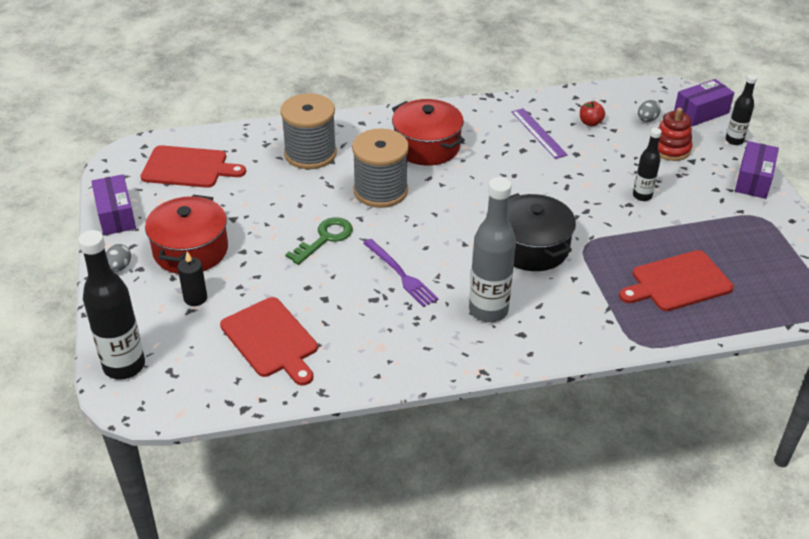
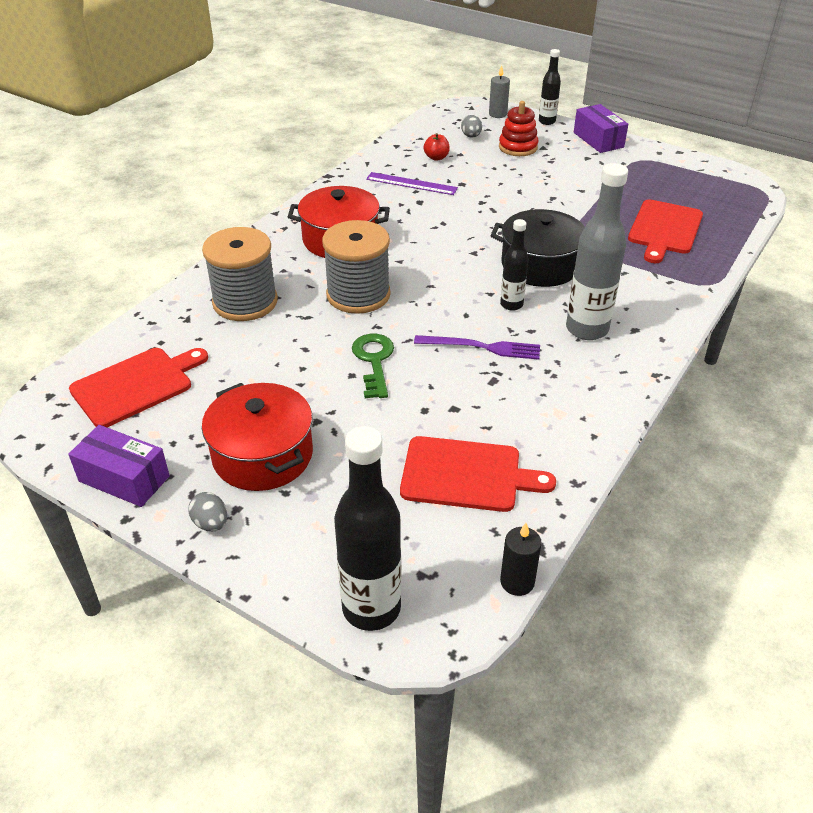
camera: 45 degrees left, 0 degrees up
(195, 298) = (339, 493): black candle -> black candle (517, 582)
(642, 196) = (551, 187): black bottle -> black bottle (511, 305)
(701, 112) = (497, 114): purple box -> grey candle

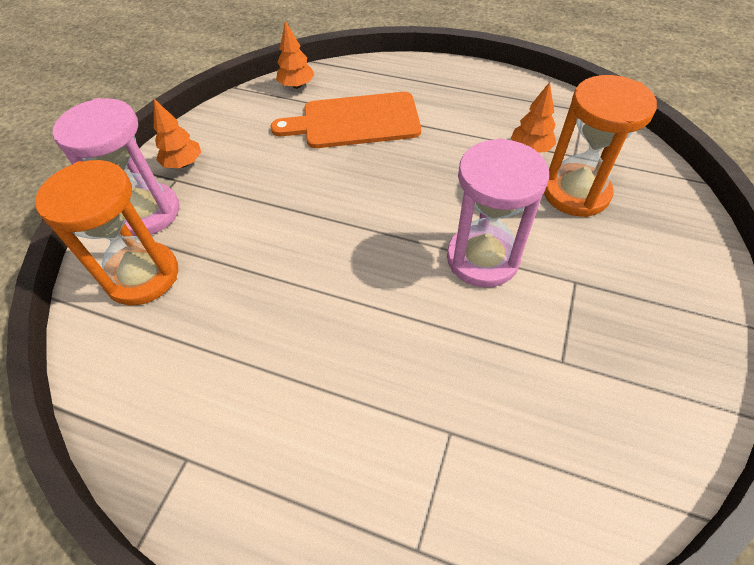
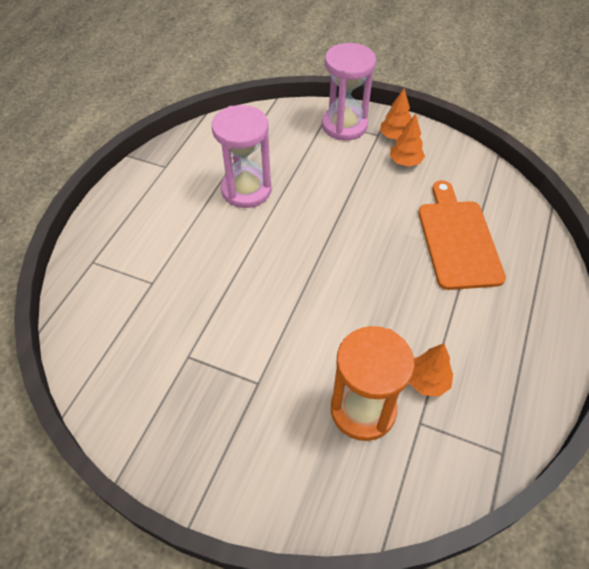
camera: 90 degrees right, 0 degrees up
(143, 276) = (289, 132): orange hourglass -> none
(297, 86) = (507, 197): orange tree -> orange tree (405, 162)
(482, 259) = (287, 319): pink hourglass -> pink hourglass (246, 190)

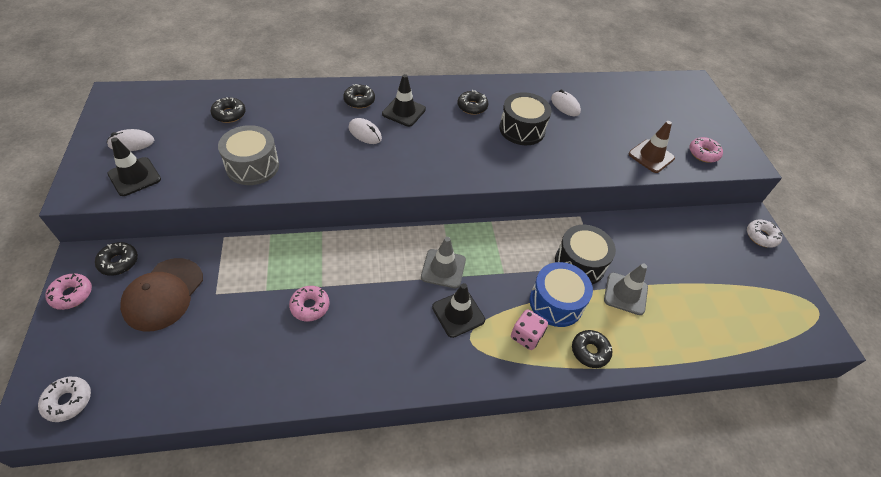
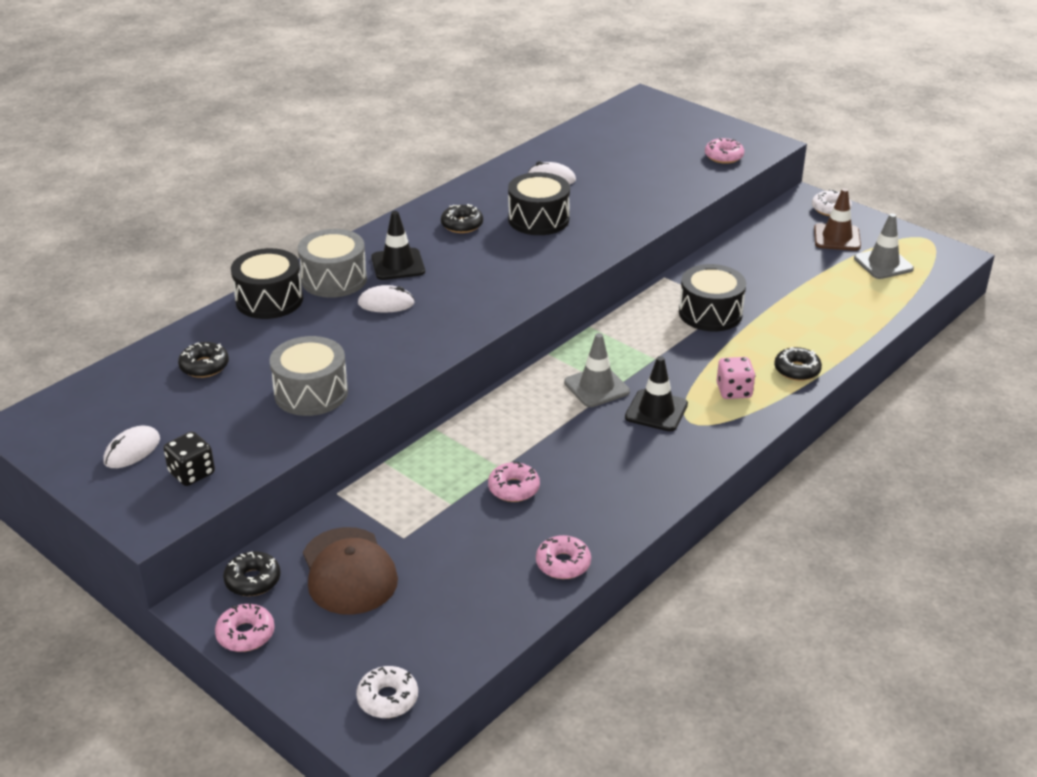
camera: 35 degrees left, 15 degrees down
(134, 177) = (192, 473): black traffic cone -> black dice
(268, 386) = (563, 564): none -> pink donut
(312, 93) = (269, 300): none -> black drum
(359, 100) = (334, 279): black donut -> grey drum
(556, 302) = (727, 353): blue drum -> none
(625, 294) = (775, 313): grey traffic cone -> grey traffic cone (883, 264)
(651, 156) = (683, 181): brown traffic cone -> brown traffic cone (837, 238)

----------

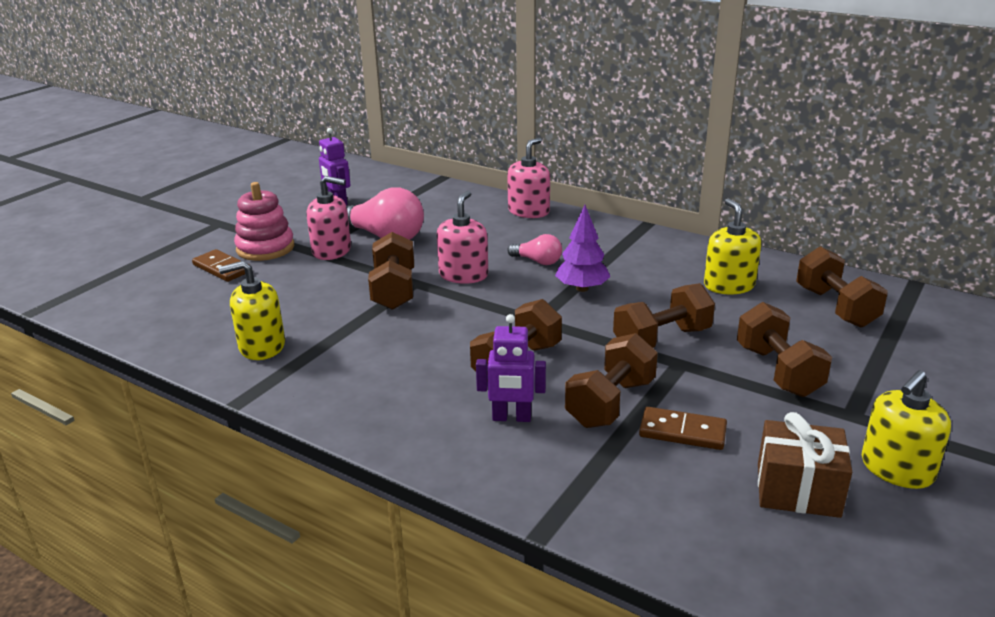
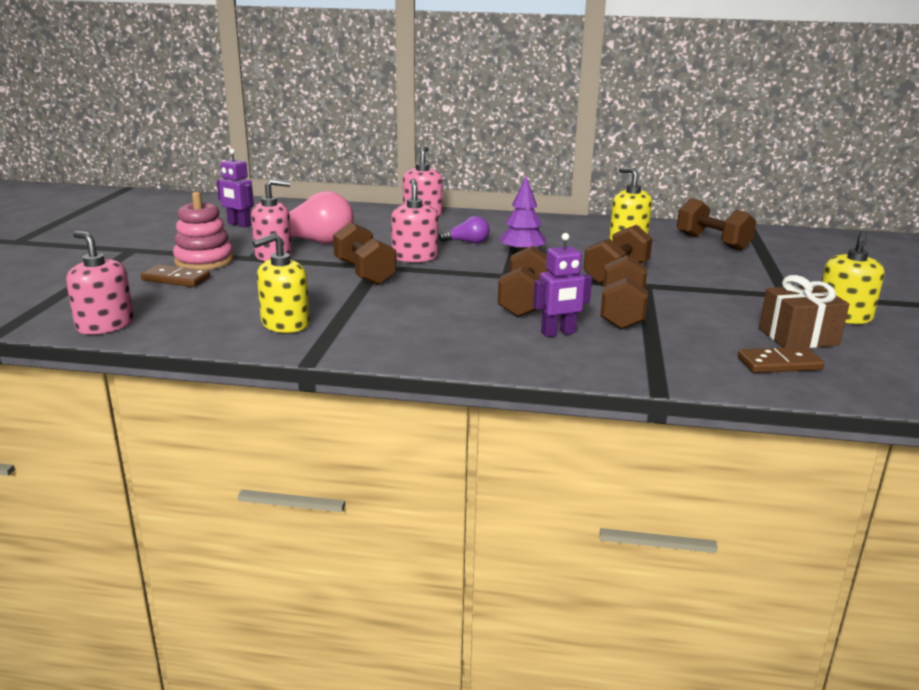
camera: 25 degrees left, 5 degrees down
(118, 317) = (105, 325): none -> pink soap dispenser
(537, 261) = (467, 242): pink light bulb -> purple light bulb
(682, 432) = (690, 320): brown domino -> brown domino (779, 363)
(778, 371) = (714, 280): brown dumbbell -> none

----------

Exercise aim:
Above are some records. Reproduce the lines from the one with "camera: 45 degrees left, 0 degrees up" down to the one with "(651, 156) = (683, 181): brown", keeping both, and leave every picture out.

Written solution:
camera: 45 degrees left, 0 degrees up
(195, 298) = (339, 493): black candle -> black candle (517, 582)
(642, 196) = (551, 187): black bottle -> black bottle (511, 305)
(701, 112) = (497, 114): purple box -> grey candle

camera: 90 degrees right, 0 degrees up
(143, 276) = (289, 132): orange hourglass -> none
(297, 86) = (507, 197): orange tree -> orange tree (405, 162)
(482, 259) = (287, 319): pink hourglass -> pink hourglass (246, 190)

camera: 35 degrees left, 15 degrees down
(134, 177) = (192, 473): black traffic cone -> black dice
(268, 386) = (563, 564): none -> pink donut
(312, 93) = (269, 300): none -> black drum
(359, 100) = (334, 279): black donut -> grey drum
(556, 302) = (727, 353): blue drum -> none
(625, 294) = (775, 313): grey traffic cone -> grey traffic cone (883, 264)
(651, 156) = (683, 181): brown traffic cone -> brown traffic cone (837, 238)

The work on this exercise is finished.